- ASSIGNMENT: From the entries below, transcribe exactly the lines between the line holding "door: (311, 39) -> (24, 153), swing flipped" and the line holding "desk: (98, 196) -> (154, 44), moved", inclusive; skip all other lines.

- SUPPLIED MATERIAL:
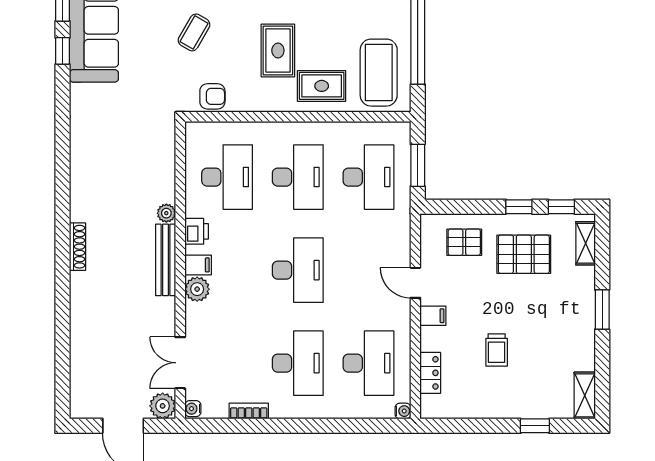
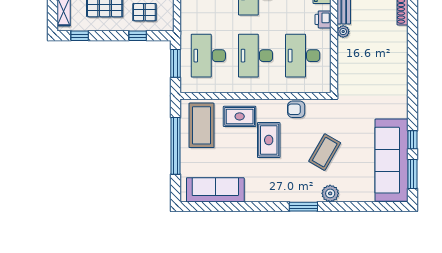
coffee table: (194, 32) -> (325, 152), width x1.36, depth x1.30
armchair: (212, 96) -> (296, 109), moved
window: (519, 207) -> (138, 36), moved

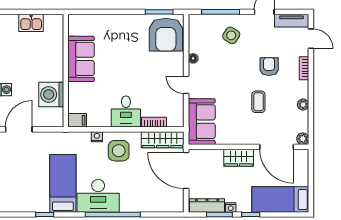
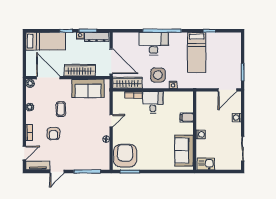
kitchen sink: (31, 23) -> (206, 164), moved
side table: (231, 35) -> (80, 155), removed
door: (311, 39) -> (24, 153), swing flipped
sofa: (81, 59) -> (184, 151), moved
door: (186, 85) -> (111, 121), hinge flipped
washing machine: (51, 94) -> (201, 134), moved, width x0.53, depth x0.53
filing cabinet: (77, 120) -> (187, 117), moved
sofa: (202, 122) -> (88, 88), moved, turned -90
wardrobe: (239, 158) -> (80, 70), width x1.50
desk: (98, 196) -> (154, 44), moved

==

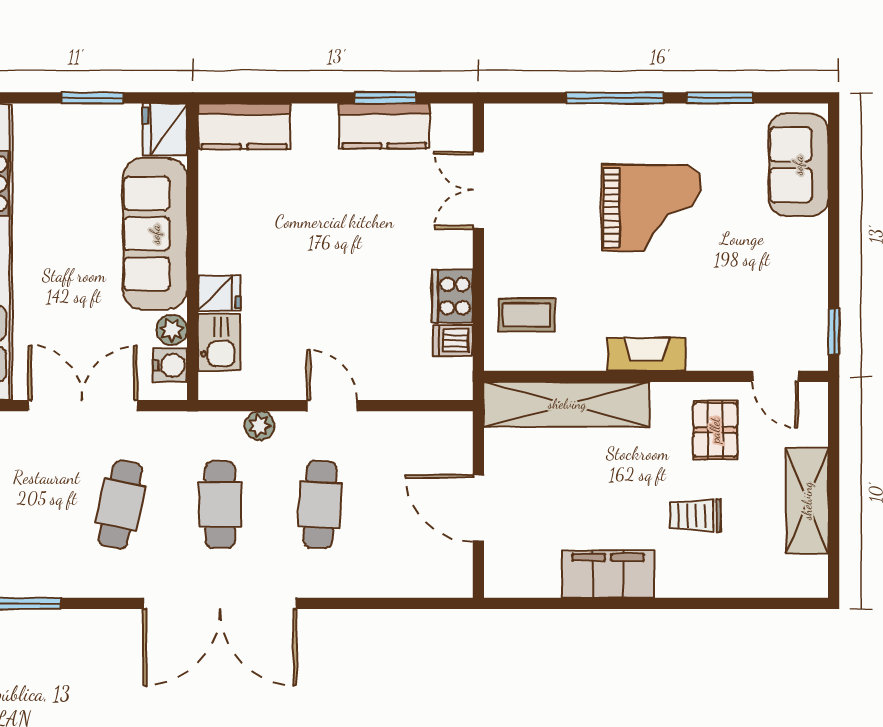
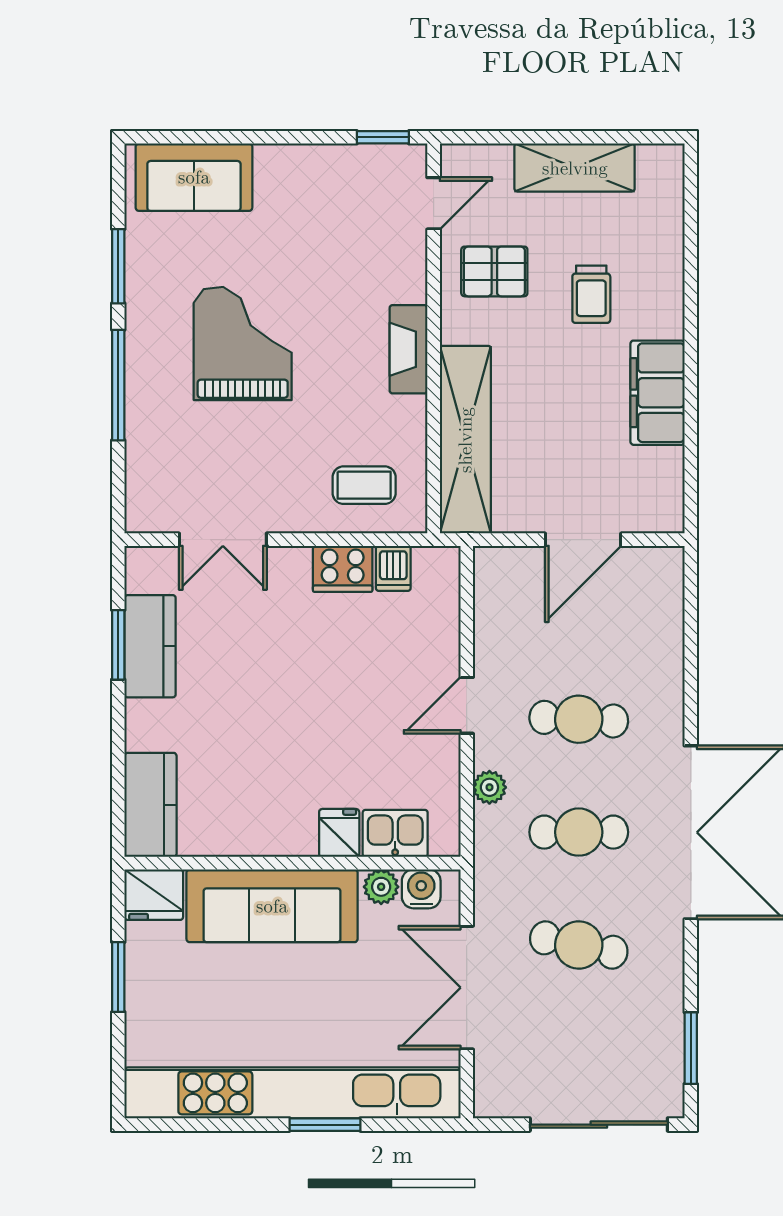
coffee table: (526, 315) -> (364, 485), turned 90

- RESULT OF THE EXERCISE:
door: (311, 39) -> (24, 153), swing flipped
sofa: (81, 59) -> (184, 151), moved
door: (186, 85) -> (111, 121), hinge flipped
washing machine: (51, 94) -> (201, 134), moved, width x0.53, depth x0.53
filing cabinet: (77, 120) -> (187, 117), moved
sofa: (202, 122) -> (88, 88), moved, turned -90
wardrobe: (239, 158) -> (80, 70), width x1.50
desk: (98, 196) -> (154, 44), moved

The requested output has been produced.